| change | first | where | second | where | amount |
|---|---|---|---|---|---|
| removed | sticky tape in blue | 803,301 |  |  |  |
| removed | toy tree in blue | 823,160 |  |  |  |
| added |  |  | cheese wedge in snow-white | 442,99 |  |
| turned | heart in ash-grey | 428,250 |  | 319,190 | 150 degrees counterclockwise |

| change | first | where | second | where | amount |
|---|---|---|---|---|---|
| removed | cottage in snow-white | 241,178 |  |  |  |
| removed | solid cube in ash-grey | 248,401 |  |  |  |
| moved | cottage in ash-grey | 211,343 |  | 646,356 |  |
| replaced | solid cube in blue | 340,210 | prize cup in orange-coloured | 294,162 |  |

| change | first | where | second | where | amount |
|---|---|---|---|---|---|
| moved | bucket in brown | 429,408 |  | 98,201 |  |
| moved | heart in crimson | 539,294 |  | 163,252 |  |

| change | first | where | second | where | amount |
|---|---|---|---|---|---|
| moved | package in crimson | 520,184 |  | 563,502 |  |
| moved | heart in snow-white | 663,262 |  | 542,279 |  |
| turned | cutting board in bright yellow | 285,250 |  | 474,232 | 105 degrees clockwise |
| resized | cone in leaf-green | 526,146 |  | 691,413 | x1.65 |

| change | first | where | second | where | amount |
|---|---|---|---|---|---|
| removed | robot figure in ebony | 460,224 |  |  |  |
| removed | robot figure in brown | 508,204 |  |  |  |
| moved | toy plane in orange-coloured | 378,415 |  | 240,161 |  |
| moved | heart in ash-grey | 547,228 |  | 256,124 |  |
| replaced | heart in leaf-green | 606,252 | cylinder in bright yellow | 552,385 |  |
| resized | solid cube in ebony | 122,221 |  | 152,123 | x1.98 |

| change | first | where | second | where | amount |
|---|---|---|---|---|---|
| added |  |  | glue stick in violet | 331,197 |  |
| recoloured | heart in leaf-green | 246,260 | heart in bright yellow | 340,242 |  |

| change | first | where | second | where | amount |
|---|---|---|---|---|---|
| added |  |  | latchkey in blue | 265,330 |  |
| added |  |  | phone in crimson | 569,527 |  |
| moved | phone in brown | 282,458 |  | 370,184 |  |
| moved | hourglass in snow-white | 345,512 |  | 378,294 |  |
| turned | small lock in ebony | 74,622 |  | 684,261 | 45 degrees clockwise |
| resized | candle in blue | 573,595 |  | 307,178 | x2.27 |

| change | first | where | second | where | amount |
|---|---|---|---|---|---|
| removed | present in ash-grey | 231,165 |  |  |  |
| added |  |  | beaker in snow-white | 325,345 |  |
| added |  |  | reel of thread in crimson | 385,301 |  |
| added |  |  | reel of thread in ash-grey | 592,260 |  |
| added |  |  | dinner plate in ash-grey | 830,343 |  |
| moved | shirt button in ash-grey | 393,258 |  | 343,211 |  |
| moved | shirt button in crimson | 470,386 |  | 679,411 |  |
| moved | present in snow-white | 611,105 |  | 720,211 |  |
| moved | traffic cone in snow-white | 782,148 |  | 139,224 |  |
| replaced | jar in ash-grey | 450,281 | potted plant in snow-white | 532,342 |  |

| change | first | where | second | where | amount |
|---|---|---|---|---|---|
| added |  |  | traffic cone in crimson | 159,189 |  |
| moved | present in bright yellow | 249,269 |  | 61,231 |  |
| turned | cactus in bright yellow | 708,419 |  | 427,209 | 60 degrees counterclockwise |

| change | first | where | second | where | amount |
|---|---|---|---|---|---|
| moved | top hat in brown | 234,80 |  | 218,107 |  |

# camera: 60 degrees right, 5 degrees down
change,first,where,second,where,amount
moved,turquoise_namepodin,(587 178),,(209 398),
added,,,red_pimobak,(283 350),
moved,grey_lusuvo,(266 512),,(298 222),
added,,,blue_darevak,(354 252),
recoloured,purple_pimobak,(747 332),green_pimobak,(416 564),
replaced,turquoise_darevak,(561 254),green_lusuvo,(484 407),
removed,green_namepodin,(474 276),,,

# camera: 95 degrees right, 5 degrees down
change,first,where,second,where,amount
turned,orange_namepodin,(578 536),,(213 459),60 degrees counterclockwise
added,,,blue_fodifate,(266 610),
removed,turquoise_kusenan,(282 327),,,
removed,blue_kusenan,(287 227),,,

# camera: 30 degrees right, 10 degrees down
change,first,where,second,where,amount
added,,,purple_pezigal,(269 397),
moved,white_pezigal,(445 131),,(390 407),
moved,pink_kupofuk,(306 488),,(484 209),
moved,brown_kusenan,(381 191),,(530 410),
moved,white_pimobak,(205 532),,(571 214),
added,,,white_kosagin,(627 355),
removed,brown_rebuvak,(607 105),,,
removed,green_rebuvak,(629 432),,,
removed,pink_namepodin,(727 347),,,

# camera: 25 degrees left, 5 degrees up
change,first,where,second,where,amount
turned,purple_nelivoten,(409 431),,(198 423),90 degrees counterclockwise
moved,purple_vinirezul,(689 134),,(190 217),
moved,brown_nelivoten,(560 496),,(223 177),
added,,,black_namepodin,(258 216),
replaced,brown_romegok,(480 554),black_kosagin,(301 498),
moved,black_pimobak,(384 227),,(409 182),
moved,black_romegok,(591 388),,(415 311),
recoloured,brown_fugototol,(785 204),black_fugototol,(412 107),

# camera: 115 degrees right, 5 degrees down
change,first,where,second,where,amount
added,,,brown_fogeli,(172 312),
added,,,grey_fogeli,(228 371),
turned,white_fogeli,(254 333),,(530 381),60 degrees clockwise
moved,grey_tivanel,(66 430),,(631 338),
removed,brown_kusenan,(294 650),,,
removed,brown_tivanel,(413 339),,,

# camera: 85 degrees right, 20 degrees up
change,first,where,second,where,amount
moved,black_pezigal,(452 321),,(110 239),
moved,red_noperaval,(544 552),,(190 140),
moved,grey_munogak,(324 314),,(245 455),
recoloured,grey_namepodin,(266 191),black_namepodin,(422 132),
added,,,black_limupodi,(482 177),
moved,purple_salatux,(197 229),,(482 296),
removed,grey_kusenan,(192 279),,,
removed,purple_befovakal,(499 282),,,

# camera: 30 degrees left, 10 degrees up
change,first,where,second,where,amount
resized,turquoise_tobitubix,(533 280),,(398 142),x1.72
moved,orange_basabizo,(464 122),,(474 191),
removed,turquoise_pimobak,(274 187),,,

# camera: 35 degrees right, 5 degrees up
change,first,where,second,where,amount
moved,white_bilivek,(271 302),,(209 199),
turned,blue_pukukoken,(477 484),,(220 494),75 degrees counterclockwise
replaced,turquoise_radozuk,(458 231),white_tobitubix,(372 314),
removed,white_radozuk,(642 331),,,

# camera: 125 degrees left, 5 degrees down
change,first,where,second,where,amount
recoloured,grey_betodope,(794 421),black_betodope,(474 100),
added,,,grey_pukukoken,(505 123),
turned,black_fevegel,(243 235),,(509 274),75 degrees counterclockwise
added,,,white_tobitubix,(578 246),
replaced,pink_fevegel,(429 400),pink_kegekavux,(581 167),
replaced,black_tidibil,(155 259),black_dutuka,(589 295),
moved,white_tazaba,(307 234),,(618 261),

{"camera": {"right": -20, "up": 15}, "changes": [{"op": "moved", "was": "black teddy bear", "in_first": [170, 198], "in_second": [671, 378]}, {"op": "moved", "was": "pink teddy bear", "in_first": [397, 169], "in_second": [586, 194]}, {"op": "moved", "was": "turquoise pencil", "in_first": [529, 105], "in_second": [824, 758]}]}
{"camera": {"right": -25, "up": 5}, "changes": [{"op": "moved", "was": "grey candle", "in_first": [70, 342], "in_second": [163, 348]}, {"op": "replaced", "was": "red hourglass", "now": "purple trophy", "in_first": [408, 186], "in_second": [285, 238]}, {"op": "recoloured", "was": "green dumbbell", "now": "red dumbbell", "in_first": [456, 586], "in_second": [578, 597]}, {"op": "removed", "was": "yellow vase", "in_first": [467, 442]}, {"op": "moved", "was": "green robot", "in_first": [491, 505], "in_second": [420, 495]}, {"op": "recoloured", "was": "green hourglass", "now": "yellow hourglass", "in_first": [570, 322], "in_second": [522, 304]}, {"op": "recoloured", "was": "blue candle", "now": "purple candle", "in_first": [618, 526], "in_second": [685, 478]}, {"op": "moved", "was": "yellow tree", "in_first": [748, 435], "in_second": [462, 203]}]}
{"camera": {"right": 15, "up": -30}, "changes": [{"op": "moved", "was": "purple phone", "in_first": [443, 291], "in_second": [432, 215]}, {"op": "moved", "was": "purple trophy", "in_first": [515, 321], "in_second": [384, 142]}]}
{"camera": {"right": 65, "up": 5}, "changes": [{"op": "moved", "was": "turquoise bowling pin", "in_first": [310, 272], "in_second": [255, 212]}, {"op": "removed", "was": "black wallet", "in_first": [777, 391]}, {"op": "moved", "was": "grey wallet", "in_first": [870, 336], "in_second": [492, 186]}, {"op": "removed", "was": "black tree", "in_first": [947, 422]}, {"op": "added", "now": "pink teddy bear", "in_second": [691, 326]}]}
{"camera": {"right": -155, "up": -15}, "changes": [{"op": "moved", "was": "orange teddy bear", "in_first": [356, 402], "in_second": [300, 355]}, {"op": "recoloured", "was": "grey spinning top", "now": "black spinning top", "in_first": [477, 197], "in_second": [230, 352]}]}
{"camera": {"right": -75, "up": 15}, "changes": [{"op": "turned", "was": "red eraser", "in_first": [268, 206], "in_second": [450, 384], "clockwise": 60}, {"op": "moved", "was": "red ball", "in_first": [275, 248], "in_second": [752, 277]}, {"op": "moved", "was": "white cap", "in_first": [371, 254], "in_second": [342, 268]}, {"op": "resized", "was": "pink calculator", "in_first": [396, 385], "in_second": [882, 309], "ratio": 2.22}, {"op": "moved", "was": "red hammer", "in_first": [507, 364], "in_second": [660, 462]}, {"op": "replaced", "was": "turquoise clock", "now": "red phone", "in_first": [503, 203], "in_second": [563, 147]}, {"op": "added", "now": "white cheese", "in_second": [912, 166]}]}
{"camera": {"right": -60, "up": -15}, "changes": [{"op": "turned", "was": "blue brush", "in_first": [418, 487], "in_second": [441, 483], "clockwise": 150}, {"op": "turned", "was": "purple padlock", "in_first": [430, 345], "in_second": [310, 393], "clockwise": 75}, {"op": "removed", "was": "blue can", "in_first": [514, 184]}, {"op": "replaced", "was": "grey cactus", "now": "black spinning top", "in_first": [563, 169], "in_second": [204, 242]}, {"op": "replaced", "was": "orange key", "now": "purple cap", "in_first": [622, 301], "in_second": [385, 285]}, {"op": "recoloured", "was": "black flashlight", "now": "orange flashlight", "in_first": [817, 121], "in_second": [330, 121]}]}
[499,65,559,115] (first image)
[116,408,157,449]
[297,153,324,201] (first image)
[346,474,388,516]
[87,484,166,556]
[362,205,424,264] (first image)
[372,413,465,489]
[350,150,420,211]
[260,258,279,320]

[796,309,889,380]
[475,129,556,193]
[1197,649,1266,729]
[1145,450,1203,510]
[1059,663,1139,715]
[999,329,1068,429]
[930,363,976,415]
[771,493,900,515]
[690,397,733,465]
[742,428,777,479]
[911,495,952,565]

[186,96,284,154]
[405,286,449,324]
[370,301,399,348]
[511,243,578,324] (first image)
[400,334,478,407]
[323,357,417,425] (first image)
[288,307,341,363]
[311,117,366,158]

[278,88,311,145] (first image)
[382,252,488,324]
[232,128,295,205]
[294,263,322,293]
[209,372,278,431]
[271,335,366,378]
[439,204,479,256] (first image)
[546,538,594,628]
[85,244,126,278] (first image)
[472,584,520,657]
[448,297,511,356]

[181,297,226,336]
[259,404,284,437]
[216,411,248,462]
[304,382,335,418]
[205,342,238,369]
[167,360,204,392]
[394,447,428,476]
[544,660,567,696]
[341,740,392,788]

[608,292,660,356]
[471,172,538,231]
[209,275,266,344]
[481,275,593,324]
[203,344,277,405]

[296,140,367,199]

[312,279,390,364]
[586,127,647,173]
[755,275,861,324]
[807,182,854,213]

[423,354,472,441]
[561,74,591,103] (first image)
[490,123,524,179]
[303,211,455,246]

## Task statement
In the material above, transcribe exactly the lines beginning at the one with "removed | toy" and ending at the one with "cheese wedge in", both included.

## Answer section
| removed | toy tree in blue | 823,160 |  |  |  |
| added |  |  | cheese wedge in snow-white | 442,99 |  |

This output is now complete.